------ Material for the task

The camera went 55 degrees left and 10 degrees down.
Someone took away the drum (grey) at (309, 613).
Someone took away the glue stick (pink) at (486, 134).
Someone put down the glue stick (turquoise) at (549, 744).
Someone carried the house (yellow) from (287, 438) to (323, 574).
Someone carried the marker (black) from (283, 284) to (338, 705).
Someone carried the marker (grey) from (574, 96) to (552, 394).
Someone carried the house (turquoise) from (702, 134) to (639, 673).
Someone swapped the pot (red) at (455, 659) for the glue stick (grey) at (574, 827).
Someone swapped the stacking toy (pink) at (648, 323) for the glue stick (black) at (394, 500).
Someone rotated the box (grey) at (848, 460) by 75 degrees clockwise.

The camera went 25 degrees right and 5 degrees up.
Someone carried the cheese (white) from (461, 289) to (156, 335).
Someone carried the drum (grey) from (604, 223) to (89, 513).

------------
------ Material for the task

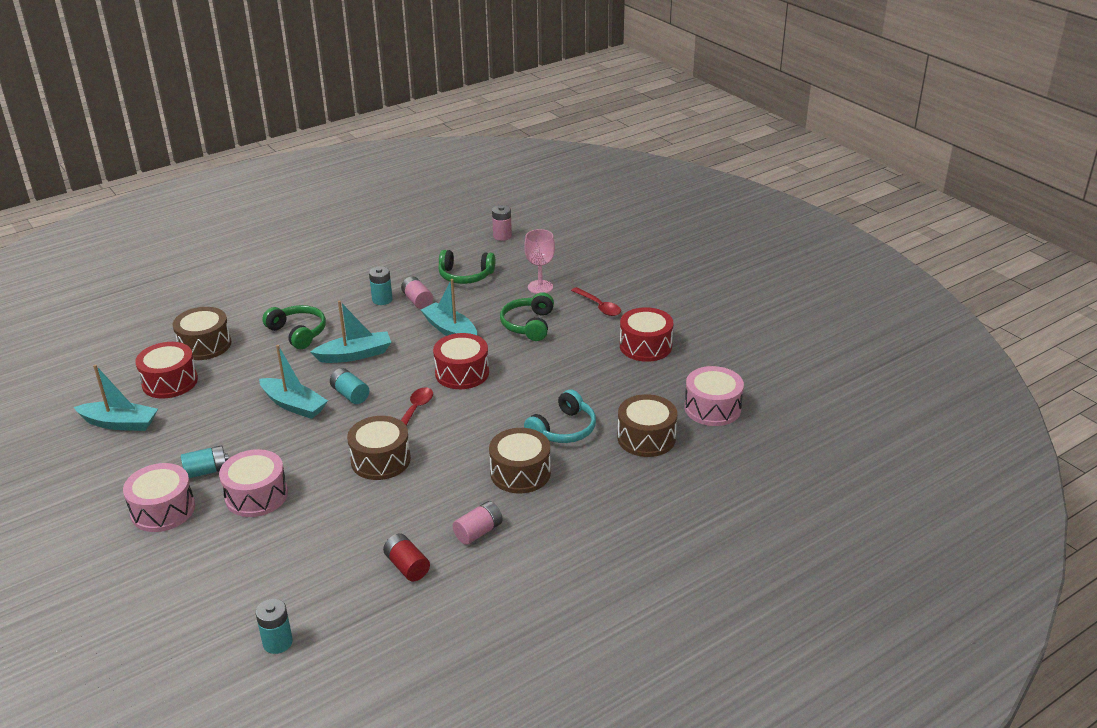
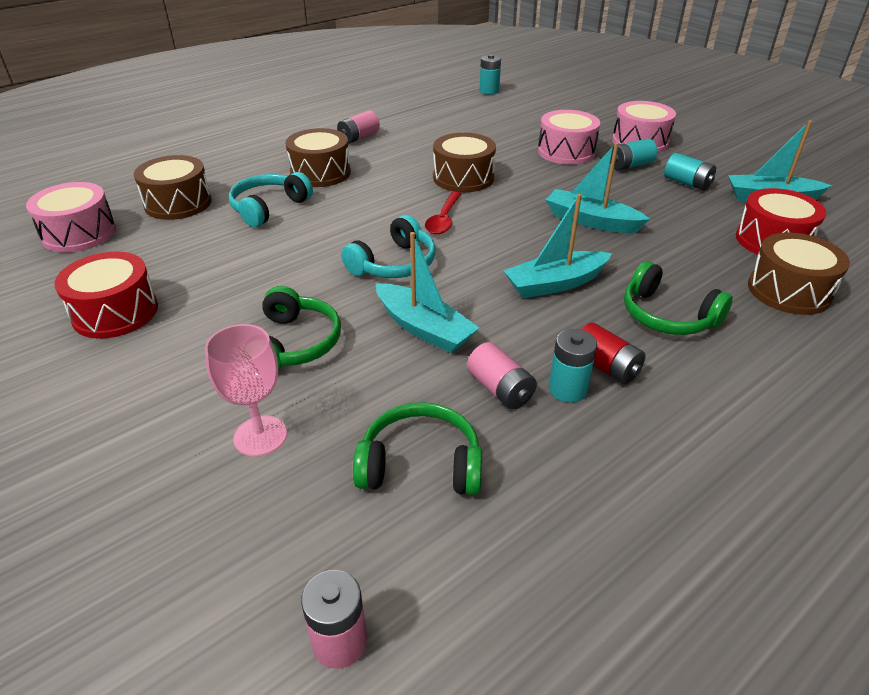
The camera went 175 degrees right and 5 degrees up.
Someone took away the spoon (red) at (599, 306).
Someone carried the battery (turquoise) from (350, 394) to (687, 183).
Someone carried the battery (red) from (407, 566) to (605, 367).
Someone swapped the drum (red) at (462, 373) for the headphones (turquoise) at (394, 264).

------------

*Exercise prompt*:
The answer should be a single number: how many lines in the records contain "black".

*Task output*:
2